▸ Work required: Starting at the line that contains "C5: 2.2uF (plus", output each line through the end of the data exactly, and nothing more.

▸ Available data:
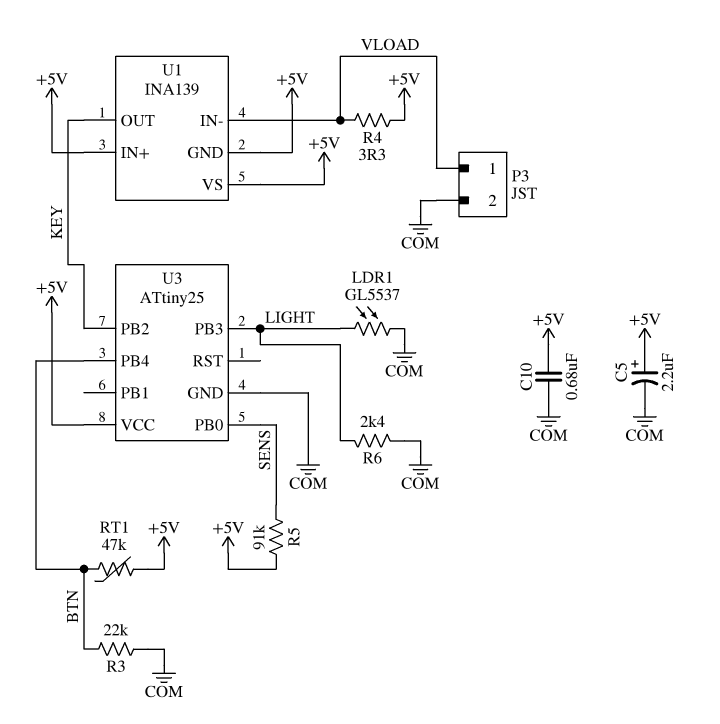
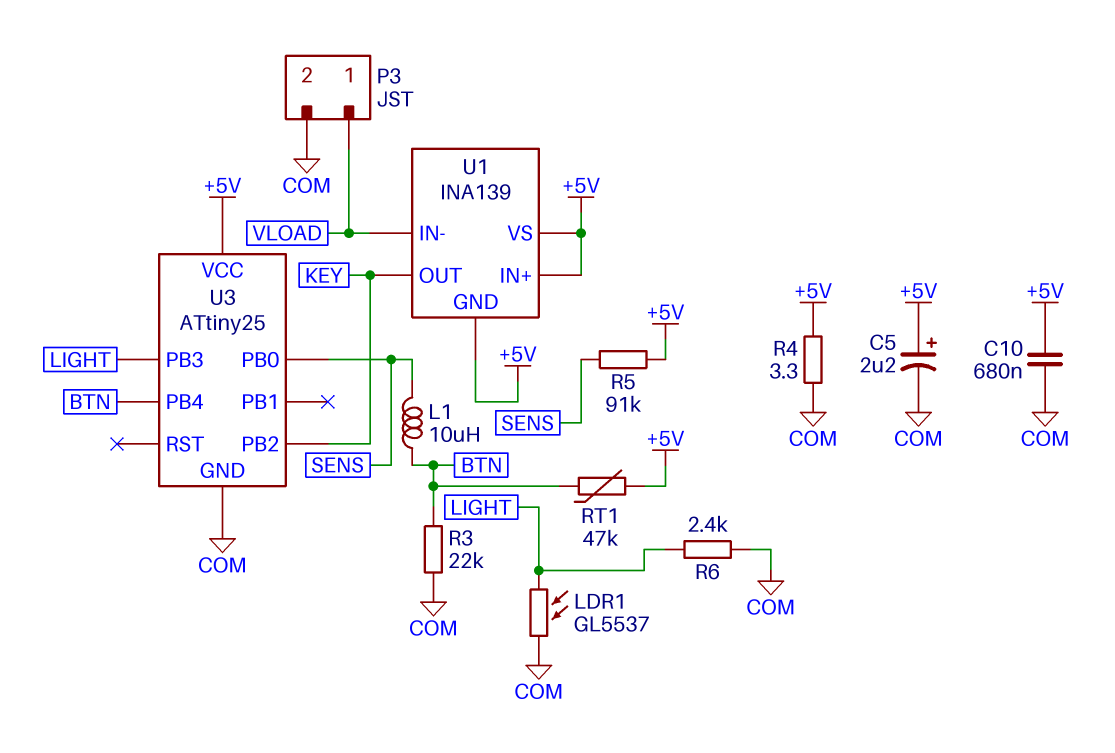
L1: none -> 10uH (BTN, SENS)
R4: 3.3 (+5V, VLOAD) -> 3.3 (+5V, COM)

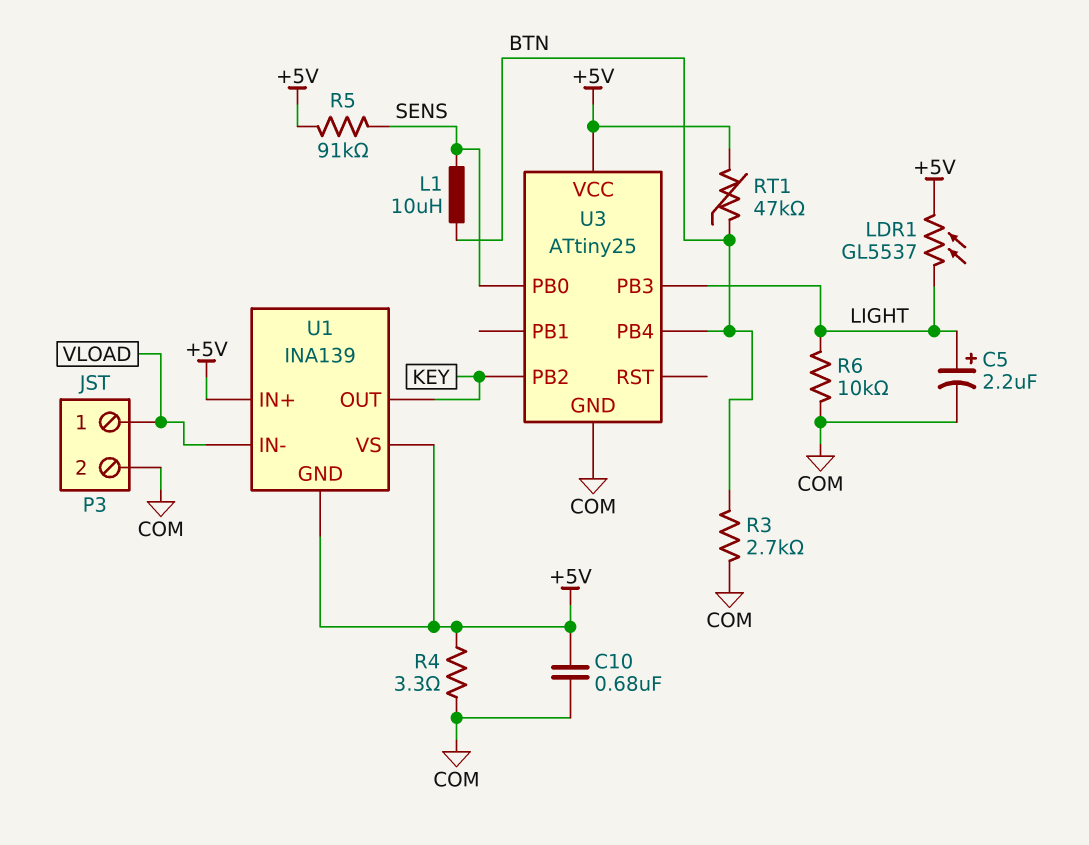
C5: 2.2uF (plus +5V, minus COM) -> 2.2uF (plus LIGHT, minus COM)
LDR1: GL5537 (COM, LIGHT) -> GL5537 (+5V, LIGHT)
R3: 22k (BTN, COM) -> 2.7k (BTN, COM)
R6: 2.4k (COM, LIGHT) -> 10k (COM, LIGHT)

▸ Answer to this problem:
C5: 2.2uF (plus +5V, minus COM) -> 2.2uF (plus LIGHT, minus COM)
LDR1: GL5537 (COM, LIGHT) -> GL5537 (+5V, LIGHT)
R3: 22k (BTN, COM) -> 2.7k (BTN, COM)
R6: 2.4k (COM, LIGHT) -> 10k (COM, LIGHT)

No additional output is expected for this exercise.